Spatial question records
**********

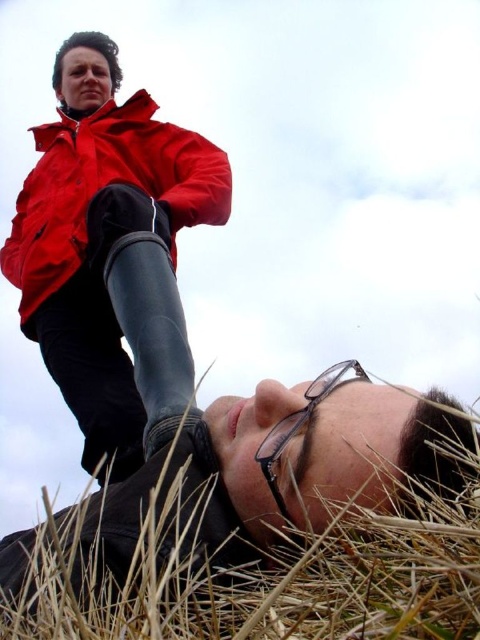
Where is `brown dry grass at lower center`? brown dry grass at lower center is located at coordinates (192, 497).

Which is below, brown dry grass at lower center or matte red jacket at upper left?

brown dry grass at lower center is lower down.

Describe the element at coordinates (192, 497) in the screenshot. I see `brown dry grass at lower center` at that location.

Where is `brown dry grass at lower center`? This screenshot has height=640, width=480. brown dry grass at lower center is located at coordinates (192, 497).

Who is more forward, (325, 515) or (272, 433)?

Point (325, 515)

Is point (265, 426) closer to viewer compared to point (324, 381)?

That is True.

This screenshot has height=640, width=480. What are the coordinates of `brown dry grass at lower center` in the screenshot? It's located at (192, 497).

Which is behind, point (142, 138) or point (285, 420)?

Positioned behind is point (142, 138).

Who is shorter, matte red jacket at upper left or transparent plastic glasses at lower center?

transparent plastic glasses at lower center is shorter.

Between point (64, 268) and point (336, 364), which one is positioned in front?

Positioned in front is point (336, 364).

I want to click on matte red jacket at upper left, so click(x=104, y=186).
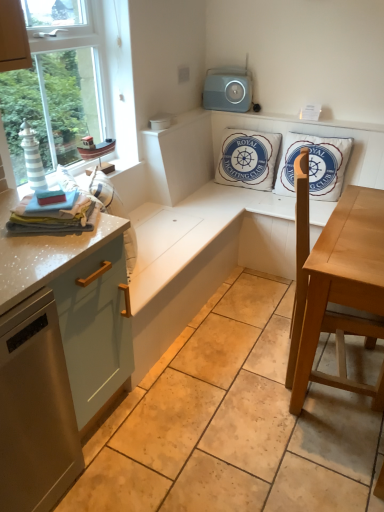
Find the location of a particular element. This screenshot has height=512, width=384. vacant space positioned to the left of light brown wooden table at center is located at coordinates (234, 383).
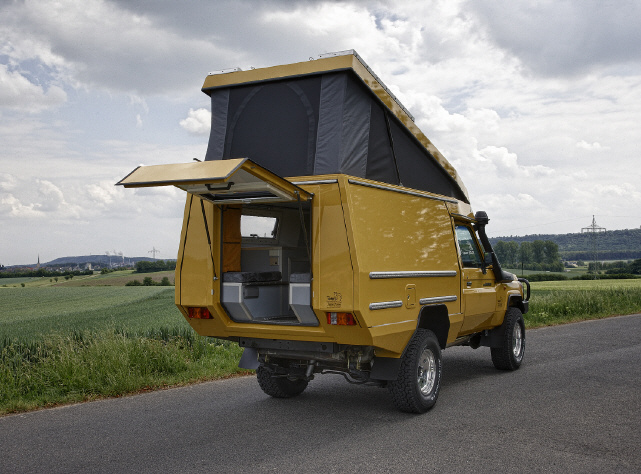
This screenshot has width=641, height=474. What are the coordinates of `seat` in the screenshot? It's located at (256, 275), (300, 277).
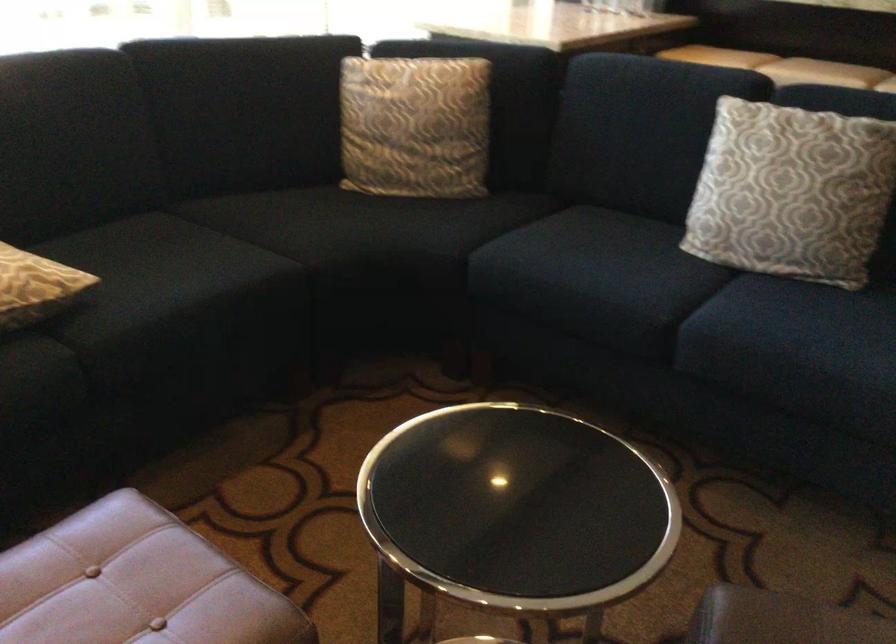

**********

Please repeat the whole listing above word for word, leaving out the pictures.

== Full output ==
Where is `brown dry grass at lower center`? brown dry grass at lower center is located at coordinates (192, 497).

Which is below, brown dry grass at lower center or matte red jacket at upper left?

brown dry grass at lower center is lower down.

Describe the element at coordinates (192, 497) in the screenshot. I see `brown dry grass at lower center` at that location.

Where is `brown dry grass at lower center`? This screenshot has height=640, width=480. brown dry grass at lower center is located at coordinates (192, 497).

Who is more forward, (325, 515) or (272, 433)?

Point (325, 515)

Is point (265, 426) closer to viewer compared to point (324, 381)?

That is True.

This screenshot has height=640, width=480. What are the coordinates of `brown dry grass at lower center` in the screenshot? It's located at (192, 497).

Which is behind, point (142, 138) or point (285, 420)?

Positioned behind is point (142, 138).

Who is shorter, matte red jacket at upper left or transparent plastic glasses at lower center?

transparent plastic glasses at lower center is shorter.

Between point (64, 268) and point (336, 364), which one is positioned in front?

Positioned in front is point (336, 364).

I want to click on matte red jacket at upper left, so click(x=104, y=186).
Find the location of a particular element. This screenshot has height=512, width=384. vacant space positioned to the left of light brown wooden table at center is located at coordinates (234, 383).
This screenshot has width=641, height=474. What are the coordinates of `seat` in the screenshot? It's located at (256, 275), (300, 277).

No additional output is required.